--- START ---

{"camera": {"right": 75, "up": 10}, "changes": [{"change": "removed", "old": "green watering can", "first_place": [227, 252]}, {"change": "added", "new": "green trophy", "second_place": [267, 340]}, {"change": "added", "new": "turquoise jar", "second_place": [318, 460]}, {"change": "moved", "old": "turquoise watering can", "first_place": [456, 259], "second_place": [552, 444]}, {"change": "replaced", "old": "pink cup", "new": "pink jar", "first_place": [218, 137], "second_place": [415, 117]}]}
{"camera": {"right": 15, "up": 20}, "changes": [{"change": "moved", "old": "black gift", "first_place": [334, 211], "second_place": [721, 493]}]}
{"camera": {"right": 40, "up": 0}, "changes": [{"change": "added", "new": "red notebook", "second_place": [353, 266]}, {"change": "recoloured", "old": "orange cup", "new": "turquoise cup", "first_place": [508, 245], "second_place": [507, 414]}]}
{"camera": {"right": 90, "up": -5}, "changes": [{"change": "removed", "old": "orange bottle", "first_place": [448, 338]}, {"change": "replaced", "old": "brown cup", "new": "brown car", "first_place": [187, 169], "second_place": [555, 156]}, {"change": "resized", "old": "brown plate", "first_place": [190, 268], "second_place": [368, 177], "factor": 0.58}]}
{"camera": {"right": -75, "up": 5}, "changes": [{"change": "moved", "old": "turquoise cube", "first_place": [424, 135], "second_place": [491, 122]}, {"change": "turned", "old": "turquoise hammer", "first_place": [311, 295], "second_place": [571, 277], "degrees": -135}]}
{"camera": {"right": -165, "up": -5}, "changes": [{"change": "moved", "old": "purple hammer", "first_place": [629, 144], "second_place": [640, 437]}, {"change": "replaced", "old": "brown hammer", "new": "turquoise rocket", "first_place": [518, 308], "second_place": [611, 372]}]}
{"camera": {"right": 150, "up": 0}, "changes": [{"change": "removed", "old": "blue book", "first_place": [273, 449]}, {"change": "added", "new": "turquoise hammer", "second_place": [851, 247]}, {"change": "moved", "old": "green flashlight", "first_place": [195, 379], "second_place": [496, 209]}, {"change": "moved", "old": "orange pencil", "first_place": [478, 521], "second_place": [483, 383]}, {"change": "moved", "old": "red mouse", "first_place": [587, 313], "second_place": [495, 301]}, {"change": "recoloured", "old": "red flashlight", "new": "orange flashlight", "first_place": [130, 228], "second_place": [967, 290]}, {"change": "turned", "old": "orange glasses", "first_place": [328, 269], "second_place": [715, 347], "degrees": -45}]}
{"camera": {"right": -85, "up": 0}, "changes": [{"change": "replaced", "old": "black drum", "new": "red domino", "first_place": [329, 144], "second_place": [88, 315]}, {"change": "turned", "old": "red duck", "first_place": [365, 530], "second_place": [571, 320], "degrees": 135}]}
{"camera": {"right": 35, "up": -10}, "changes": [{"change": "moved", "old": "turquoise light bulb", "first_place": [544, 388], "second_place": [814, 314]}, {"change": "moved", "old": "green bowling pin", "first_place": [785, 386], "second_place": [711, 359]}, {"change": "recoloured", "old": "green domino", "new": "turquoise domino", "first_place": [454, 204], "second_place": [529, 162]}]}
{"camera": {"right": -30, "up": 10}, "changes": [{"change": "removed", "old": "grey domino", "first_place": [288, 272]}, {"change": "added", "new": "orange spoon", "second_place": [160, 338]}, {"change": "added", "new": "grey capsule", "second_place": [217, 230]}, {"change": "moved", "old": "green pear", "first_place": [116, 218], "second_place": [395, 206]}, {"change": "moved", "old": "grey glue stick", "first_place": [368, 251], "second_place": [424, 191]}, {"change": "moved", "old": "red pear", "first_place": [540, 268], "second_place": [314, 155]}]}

--- END ---

§ **Exercise description**
Print all of the material above exactly as given.

§ **Solution to this task**
{"camera": {"right": 75, "up": 10}, "changes": [{"change": "removed", "old": "green watering can", "first_place": [227, 252]}, {"change": "added", "new": "green trophy", "second_place": [267, 340]}, {"change": "added", "new": "turquoise jar", "second_place": [318, 460]}, {"change": "moved", "old": "turquoise watering can", "first_place": [456, 259], "second_place": [552, 444]}, {"change": "replaced", "old": "pink cup", "new": "pink jar", "first_place": [218, 137], "second_place": [415, 117]}]}
{"camera": {"right": 15, "up": 20}, "changes": [{"change": "moved", "old": "black gift", "first_place": [334, 211], "second_place": [721, 493]}]}
{"camera": {"right": 40, "up": 0}, "changes": [{"change": "added", "new": "red notebook", "second_place": [353, 266]}, {"change": "recoloured", "old": "orange cup", "new": "turquoise cup", "first_place": [508, 245], "second_place": [507, 414]}]}
{"camera": {"right": 90, "up": -5}, "changes": [{"change": "removed", "old": "orange bottle", "first_place": [448, 338]}, {"change": "replaced", "old": "brown cup", "new": "brown car", "first_place": [187, 169], "second_place": [555, 156]}, {"change": "resized", "old": "brown plate", "first_place": [190, 268], "second_place": [368, 177], "factor": 0.58}]}
{"camera": {"right": -75, "up": 5}, "changes": [{"change": "moved", "old": "turquoise cube", "first_place": [424, 135], "second_place": [491, 122]}, {"change": "turned", "old": "turquoise hammer", "first_place": [311, 295], "second_place": [571, 277], "degrees": -135}]}
{"camera": {"right": -165, "up": -5}, "changes": [{"change": "moved", "old": "purple hammer", "first_place": [629, 144], "second_place": [640, 437]}, {"change": "replaced", "old": "brown hammer", "new": "turquoise rocket", "first_place": [518, 308], "second_place": [611, 372]}]}
{"camera": {"right": 150, "up": 0}, "changes": [{"change": "removed", "old": "blue book", "first_place": [273, 449]}, {"change": "added", "new": "turquoise hammer", "second_place": [851, 247]}, {"change": "moved", "old": "green flashlight", "first_place": [195, 379], "second_place": [496, 209]}, {"change": "moved", "old": "orange pencil", "first_place": [478, 521], "second_place": [483, 383]}, {"change": "moved", "old": "red mouse", "first_place": [587, 313], "second_place": [495, 301]}, {"change": "recoloured", "old": "red flashlight", "new": "orange flashlight", "first_place": [130, 228], "second_place": [967, 290]}, {"change": "turned", "old": "orange glasses", "first_place": [328, 269], "second_place": [715, 347], "degrees": -45}]}
{"camera": {"right": -85, "up": 0}, "changes": [{"change": "replaced", "old": "black drum", "new": "red domino", "first_place": [329, 144], "second_place": [88, 315]}, {"change": "turned", "old": "red duck", "first_place": [365, 530], "second_place": [571, 320], "degrees": 135}]}
{"camera": {"right": 35, "up": -10}, "changes": [{"change": "moved", "old": "turquoise light bulb", "first_place": [544, 388], "second_place": [814, 314]}, {"change": "moved", "old": "green bowling pin", "first_place": [785, 386], "second_place": [711, 359]}, {"change": "recoloured", "old": "green domino", "new": "turquoise domino", "first_place": [454, 204], "second_place": [529, 162]}]}
{"camera": {"right": -30, "up": 10}, "changes": [{"change": "removed", "old": "grey domino", "first_place": [288, 272]}, {"change": "added", "new": "orange spoon", "second_place": [160, 338]}, {"change": "added", "new": "grey capsule", "second_place": [217, 230]}, {"change": "moved", "old": "green pear", "first_place": [116, 218], "second_place": [395, 206]}, {"change": "moved", "old": "grey glue stick", "first_place": [368, 251], "second_place": [424, 191]}, {"change": "moved", "old": "red pear", "first_place": [540, 268], "second_place": [314, 155]}]}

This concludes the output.